> Required work
Retype the records below from their first line through the line containing "DRIVER pin IN1: GP21 -> GP7", and include nothing else.

> Data extract
-.-.-

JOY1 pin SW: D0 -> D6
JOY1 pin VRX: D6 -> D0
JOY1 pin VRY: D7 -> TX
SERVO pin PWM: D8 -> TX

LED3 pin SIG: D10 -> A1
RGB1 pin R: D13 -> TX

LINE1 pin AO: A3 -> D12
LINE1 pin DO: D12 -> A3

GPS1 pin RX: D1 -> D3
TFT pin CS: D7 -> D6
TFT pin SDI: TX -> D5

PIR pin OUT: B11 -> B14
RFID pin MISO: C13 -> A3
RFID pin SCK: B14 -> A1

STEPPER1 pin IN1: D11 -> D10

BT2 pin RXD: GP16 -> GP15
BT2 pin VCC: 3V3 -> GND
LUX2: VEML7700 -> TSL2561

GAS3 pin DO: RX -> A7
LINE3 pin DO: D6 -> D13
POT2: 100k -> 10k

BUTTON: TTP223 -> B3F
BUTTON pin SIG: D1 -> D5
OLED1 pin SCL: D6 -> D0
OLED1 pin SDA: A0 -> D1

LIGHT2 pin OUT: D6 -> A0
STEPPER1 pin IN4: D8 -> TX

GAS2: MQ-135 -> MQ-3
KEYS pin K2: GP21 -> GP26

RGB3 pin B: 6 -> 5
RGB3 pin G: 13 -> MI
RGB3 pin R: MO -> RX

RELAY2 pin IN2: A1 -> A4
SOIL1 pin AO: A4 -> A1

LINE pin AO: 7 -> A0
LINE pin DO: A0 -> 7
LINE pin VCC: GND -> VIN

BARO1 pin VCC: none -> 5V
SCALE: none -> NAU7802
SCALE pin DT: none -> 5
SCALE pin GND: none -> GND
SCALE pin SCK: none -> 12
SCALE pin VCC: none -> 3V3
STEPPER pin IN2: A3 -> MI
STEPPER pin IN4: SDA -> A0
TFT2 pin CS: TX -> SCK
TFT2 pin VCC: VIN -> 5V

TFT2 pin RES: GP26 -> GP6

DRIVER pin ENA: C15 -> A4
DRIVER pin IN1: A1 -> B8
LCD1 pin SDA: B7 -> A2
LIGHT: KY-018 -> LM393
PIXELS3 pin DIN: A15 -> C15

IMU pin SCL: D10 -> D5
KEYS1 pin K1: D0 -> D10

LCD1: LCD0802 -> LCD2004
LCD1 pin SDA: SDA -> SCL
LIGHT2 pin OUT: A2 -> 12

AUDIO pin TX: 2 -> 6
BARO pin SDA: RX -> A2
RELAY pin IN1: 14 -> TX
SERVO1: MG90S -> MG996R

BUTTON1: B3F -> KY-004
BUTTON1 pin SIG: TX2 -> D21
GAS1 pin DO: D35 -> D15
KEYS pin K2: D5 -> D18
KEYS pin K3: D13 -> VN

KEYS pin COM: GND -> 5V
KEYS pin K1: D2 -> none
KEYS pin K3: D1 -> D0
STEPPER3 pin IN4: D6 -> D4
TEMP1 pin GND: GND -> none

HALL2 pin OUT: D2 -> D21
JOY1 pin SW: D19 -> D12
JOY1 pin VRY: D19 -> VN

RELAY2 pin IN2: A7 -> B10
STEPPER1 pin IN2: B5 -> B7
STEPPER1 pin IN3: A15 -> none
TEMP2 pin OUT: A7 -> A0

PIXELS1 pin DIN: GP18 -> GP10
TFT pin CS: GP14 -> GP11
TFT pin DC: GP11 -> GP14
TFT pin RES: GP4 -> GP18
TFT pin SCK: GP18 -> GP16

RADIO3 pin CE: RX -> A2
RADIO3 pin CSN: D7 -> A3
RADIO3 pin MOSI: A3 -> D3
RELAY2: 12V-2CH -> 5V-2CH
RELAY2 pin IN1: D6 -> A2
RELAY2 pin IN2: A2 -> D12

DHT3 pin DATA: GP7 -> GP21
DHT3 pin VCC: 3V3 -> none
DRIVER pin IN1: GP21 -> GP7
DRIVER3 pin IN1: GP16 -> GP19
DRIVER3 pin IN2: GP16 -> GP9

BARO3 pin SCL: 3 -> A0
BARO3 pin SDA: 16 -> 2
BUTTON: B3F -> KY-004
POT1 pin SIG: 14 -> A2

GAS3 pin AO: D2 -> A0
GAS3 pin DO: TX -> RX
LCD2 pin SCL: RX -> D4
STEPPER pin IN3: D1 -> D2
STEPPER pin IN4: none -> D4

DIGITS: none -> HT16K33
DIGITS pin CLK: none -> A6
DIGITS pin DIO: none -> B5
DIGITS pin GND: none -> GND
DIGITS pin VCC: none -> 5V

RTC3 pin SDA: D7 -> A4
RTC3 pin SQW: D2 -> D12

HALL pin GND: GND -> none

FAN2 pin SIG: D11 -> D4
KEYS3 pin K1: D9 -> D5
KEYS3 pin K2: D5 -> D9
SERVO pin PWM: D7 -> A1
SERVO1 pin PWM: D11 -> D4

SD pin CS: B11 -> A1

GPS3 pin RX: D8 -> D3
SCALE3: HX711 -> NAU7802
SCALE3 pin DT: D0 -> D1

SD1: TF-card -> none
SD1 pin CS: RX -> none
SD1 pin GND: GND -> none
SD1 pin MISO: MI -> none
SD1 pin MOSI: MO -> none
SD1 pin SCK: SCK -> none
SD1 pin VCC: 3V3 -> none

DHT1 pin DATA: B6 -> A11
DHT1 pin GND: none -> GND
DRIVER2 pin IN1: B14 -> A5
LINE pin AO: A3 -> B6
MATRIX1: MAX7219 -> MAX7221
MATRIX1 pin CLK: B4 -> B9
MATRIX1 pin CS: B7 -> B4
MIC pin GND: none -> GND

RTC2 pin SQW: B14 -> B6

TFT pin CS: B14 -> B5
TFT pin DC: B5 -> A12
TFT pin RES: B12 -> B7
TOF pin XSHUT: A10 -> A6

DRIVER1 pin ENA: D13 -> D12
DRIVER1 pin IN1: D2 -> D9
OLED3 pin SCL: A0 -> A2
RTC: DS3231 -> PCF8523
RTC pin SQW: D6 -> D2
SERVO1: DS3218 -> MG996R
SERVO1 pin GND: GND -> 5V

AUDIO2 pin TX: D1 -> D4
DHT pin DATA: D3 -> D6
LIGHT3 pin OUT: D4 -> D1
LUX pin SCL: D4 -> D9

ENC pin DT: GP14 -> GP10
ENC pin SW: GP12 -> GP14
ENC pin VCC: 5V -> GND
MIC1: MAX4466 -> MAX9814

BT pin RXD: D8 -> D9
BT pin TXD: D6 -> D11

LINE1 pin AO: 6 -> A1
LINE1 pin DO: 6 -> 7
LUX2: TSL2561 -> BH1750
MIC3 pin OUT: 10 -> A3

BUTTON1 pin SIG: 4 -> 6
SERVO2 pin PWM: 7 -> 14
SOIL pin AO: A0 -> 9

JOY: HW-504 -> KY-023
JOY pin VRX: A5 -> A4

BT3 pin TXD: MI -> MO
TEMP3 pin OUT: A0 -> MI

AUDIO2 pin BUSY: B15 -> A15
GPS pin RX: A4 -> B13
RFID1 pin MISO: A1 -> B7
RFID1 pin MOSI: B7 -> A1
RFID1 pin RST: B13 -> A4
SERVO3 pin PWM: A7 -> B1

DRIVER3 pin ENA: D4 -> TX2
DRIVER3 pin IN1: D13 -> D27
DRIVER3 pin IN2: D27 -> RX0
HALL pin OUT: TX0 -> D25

-.-.-

> Written answer
JOY1 pin SW: D0 -> D6
JOY1 pin VRX: D6 -> D0
JOY1 pin VRY: D7 -> TX
SERVO pin PWM: D8 -> TX

LED3 pin SIG: D10 -> A1
RGB1 pin R: D13 -> TX

LINE1 pin AO: A3 -> D12
LINE1 pin DO: D12 -> A3

GPS1 pin RX: D1 -> D3
TFT pin CS: D7 -> D6
TFT pin SDI: TX -> D5

PIR pin OUT: B11 -> B14
RFID pin MISO: C13 -> A3
RFID pin SCK: B14 -> A1

STEPPER1 pin IN1: D11 -> D10

BT2 pin RXD: GP16 -> GP15
BT2 pin VCC: 3V3 -> GND
LUX2: VEML7700 -> TSL2561

GAS3 pin DO: RX -> A7
LINE3 pin DO: D6 -> D13
POT2: 100k -> 10k

BUTTON: TTP223 -> B3F
BUTTON pin SIG: D1 -> D5
OLED1 pin SCL: D6 -> D0
OLED1 pin SDA: A0 -> D1

LIGHT2 pin OUT: D6 -> A0
STEPPER1 pin IN4: D8 -> TX

GAS2: MQ-135 -> MQ-3
KEYS pin K2: GP21 -> GP26

RGB3 pin B: 6 -> 5
RGB3 pin G: 13 -> MI
RGB3 pin R: MO -> RX

RELAY2 pin IN2: A1 -> A4
SOIL1 pin AO: A4 -> A1

LINE pin AO: 7 -> A0
LINE pin DO: A0 -> 7
LINE pin VCC: GND -> VIN

BARO1 pin VCC: none -> 5V
SCALE: none -> NAU7802
SCALE pin DT: none -> 5
SCALE pin GND: none -> GND
SCALE pin SCK: none -> 12
SCALE pin VCC: none -> 3V3
STEPPER pin IN2: A3 -> MI
STEPPER pin IN4: SDA -> A0
TFT2 pin CS: TX -> SCK
TFT2 pin VCC: VIN -> 5V

TFT2 pin RES: GP26 -> GP6

DRIVER pin ENA: C15 -> A4
DRIVER pin IN1: A1 -> B8
LCD1 pin SDA: B7 -> A2
LIGHT: KY-018 -> LM393
PIXELS3 pin DIN: A15 -> C15

IMU pin SCL: D10 -> D5
KEYS1 pin K1: D0 -> D10

LCD1: LCD0802 -> LCD2004
LCD1 pin SDA: SDA -> SCL
LIGHT2 pin OUT: A2 -> 12

AUDIO pin TX: 2 -> 6
BARO pin SDA: RX -> A2
RELAY pin IN1: 14 -> TX
SERVO1: MG90S -> MG996R

BUTTON1: B3F -> KY-004
BUTTON1 pin SIG: TX2 -> D21
GAS1 pin DO: D35 -> D15
KEYS pin K2: D5 -> D18
KEYS pin K3: D13 -> VN

KEYS pin COM: GND -> 5V
KEYS pin K1: D2 -> none
KEYS pin K3: D1 -> D0
STEPPER3 pin IN4: D6 -> D4
TEMP1 pin GND: GND -> none

HALL2 pin OUT: D2 -> D21
JOY1 pin SW: D19 -> D12
JOY1 pin VRY: D19 -> VN

RELAY2 pin IN2: A7 -> B10
STEPPER1 pin IN2: B5 -> B7
STEPPER1 pin IN3: A15 -> none
TEMP2 pin OUT: A7 -> A0

PIXELS1 pin DIN: GP18 -> GP10
TFT pin CS: GP14 -> GP11
TFT pin DC: GP11 -> GP14
TFT pin RES: GP4 -> GP18
TFT pin SCK: GP18 -> GP16

RADIO3 pin CE: RX -> A2
RADIO3 pin CSN: D7 -> A3
RADIO3 pin MOSI: A3 -> D3
RELAY2: 12V-2CH -> 5V-2CH
RELAY2 pin IN1: D6 -> A2
RELAY2 pin IN2: A2 -> D12

DHT3 pin DATA: GP7 -> GP21
DHT3 pin VCC: 3V3 -> none
DRIVER pin IN1: GP21 -> GP7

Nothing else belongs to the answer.